PROBLEM
Return only those lines of the listing in which "pink" appears.

MATERIAL SHOWN
☆ ☆ ☆ ☆

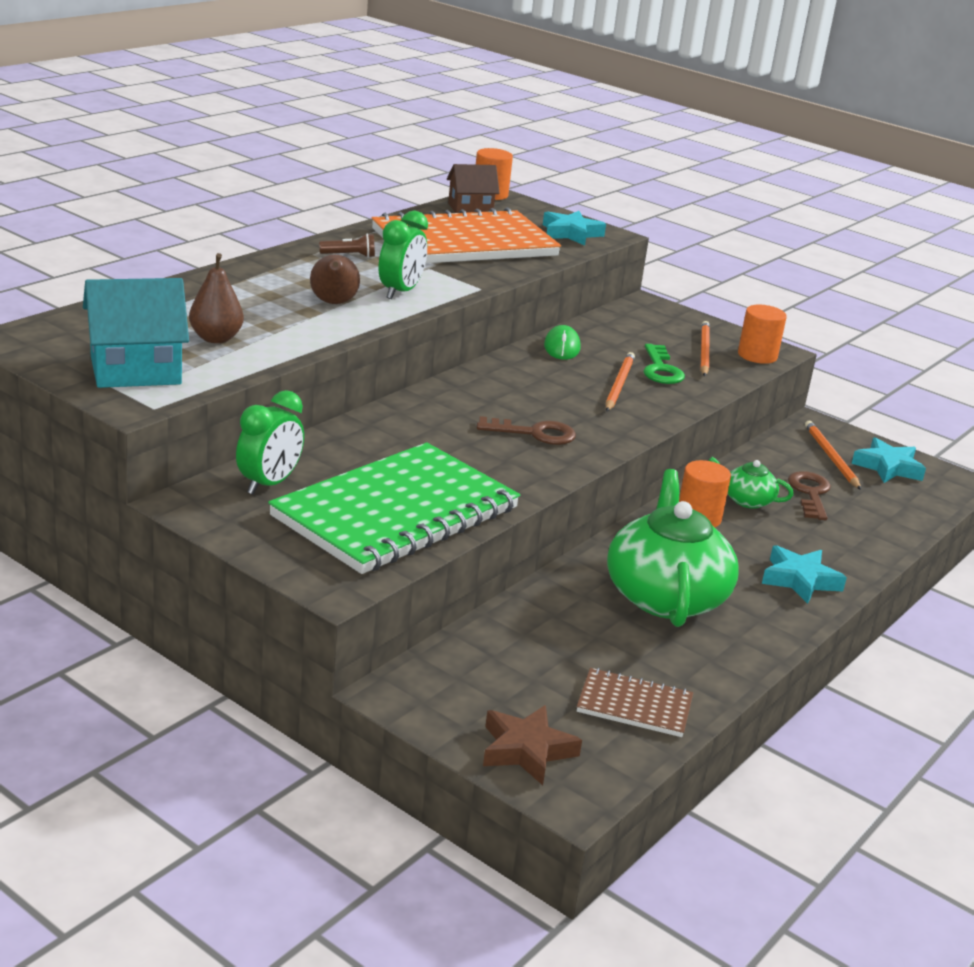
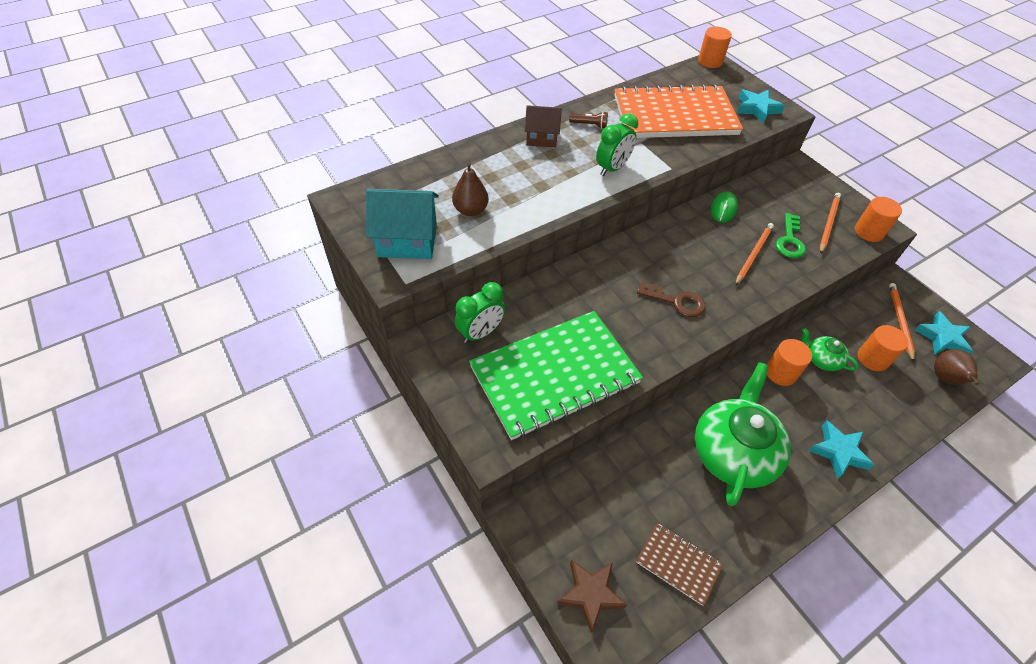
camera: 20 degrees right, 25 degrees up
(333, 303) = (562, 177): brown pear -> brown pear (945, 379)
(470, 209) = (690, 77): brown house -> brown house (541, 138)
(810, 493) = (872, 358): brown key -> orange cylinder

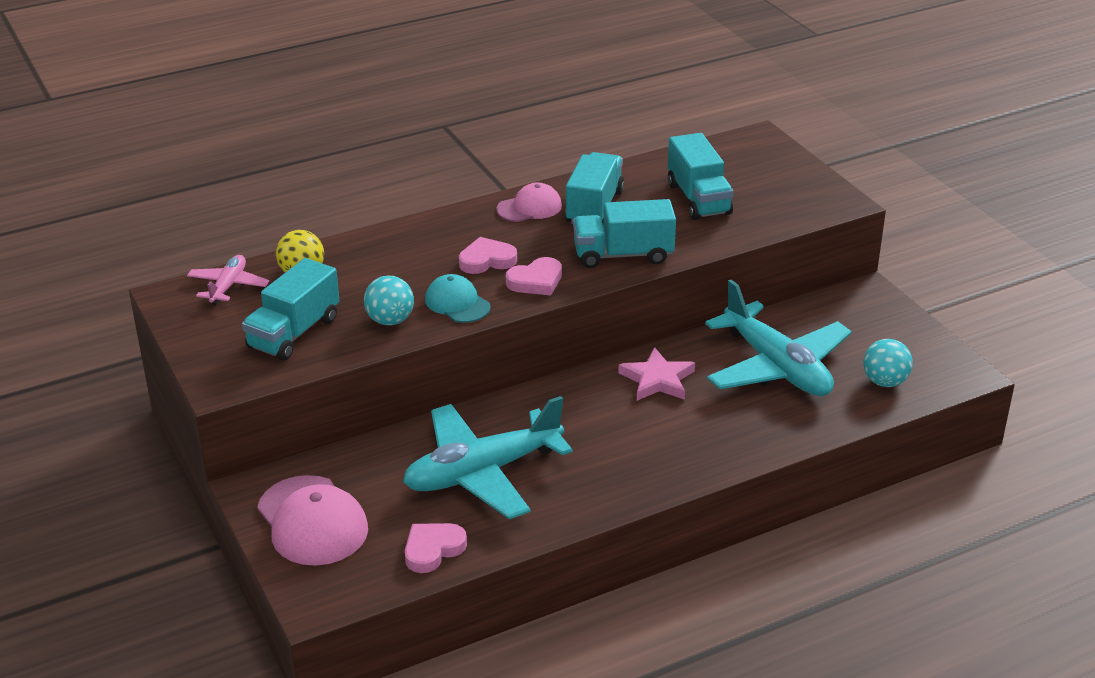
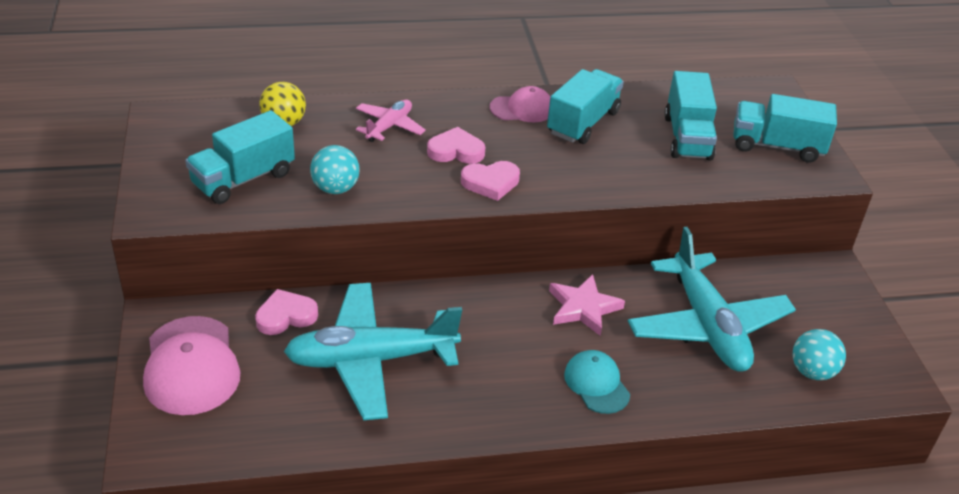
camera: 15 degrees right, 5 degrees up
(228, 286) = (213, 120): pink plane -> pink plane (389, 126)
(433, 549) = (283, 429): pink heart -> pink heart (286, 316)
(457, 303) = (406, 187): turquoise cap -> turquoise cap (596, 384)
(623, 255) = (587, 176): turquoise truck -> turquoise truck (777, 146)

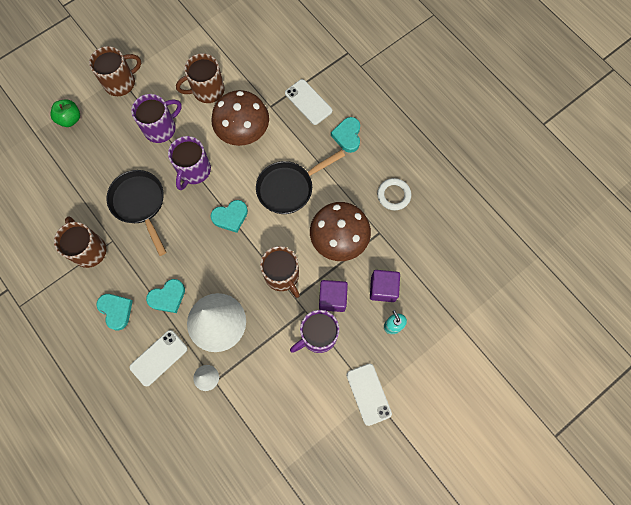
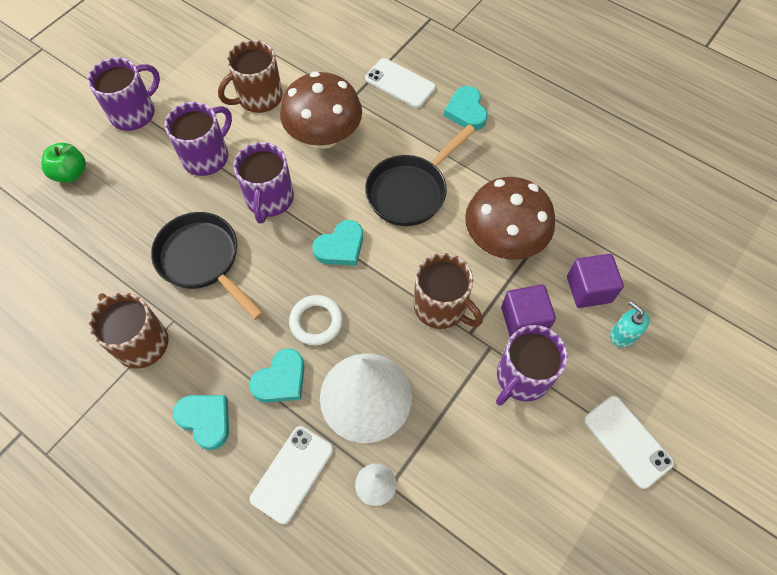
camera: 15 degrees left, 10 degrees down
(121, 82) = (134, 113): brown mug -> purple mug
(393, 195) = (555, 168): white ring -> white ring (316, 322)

☆ ☆ ☆ ☆

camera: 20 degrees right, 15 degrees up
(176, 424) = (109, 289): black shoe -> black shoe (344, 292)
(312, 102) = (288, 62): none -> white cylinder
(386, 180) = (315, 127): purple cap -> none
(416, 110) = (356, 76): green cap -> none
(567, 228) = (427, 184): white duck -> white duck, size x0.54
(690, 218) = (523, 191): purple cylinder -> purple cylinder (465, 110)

☆ ☆ ☆ ☆

OUTPUT OF THE EXERCISE
(228, 286) = (213, 120): pink plane -> pink plane (389, 126)
(433, 549) = (283, 429): pink heart -> pink heart (286, 316)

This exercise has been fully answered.